▶ _WHAT TO PRODUCE_
Look through the records and copy every line in which "purple" appears.

Object transformation records:

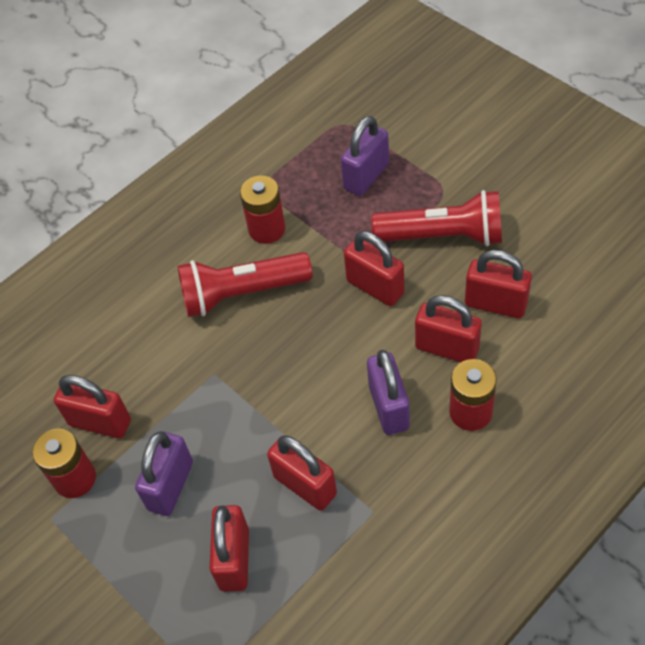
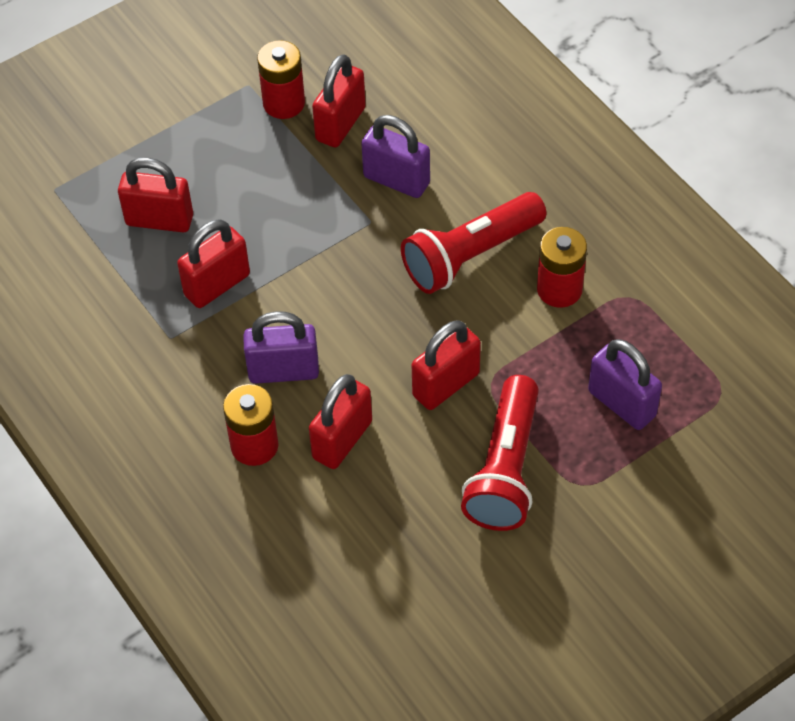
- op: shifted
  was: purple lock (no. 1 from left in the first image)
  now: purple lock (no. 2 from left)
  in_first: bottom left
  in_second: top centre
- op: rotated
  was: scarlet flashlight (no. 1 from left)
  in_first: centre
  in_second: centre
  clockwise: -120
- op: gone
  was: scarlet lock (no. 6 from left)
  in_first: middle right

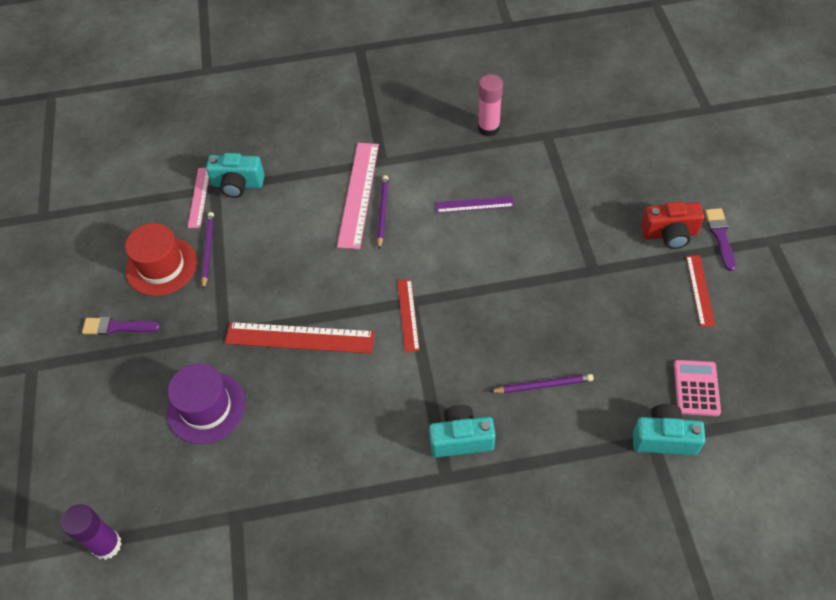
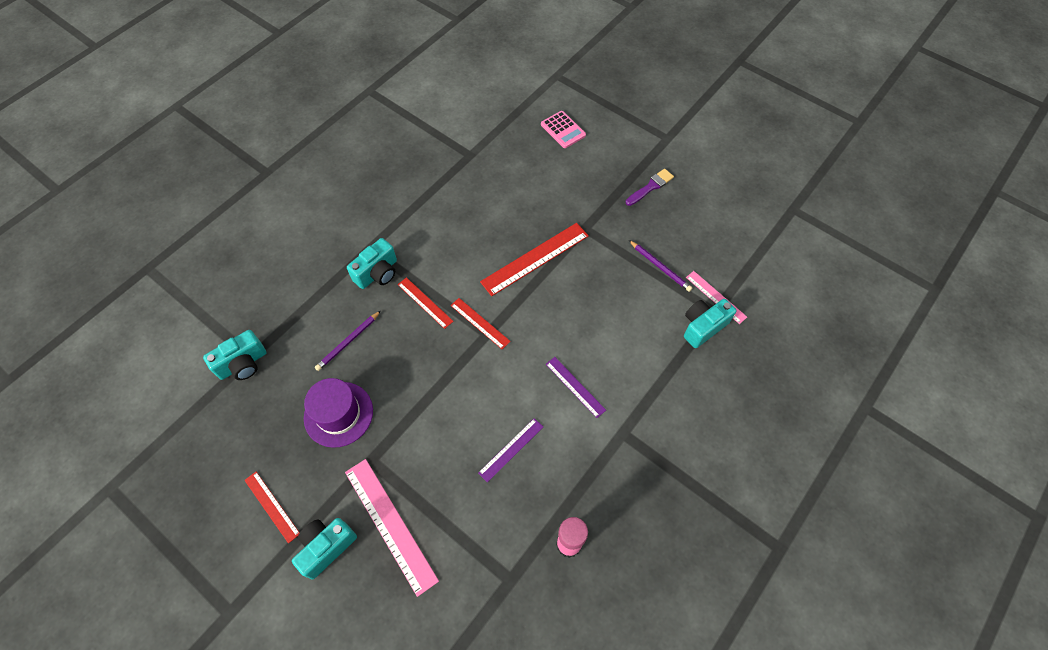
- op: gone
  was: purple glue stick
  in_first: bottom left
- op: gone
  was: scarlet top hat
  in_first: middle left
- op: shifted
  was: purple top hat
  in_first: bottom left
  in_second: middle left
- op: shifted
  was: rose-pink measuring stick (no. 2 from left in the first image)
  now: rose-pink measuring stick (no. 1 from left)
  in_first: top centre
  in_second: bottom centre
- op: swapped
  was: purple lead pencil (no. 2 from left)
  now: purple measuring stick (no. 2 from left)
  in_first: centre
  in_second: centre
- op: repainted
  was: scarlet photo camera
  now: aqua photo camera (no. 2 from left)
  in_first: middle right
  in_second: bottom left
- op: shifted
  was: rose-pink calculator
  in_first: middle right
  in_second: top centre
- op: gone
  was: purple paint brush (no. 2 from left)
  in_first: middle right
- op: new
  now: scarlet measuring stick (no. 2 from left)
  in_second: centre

▶ _ANSWER TO THE EXERCISE_
  was: purple lock (no. 1 from left in the first image)
  now: purple lock (no. 2 from left)
  was: purple glue stick
  was: purple top hat
  was: purple lead pencil (no. 2 from left)
  now: purple measuring stick (no. 2 from left)
  was: purple paint brush (no. 2 from left)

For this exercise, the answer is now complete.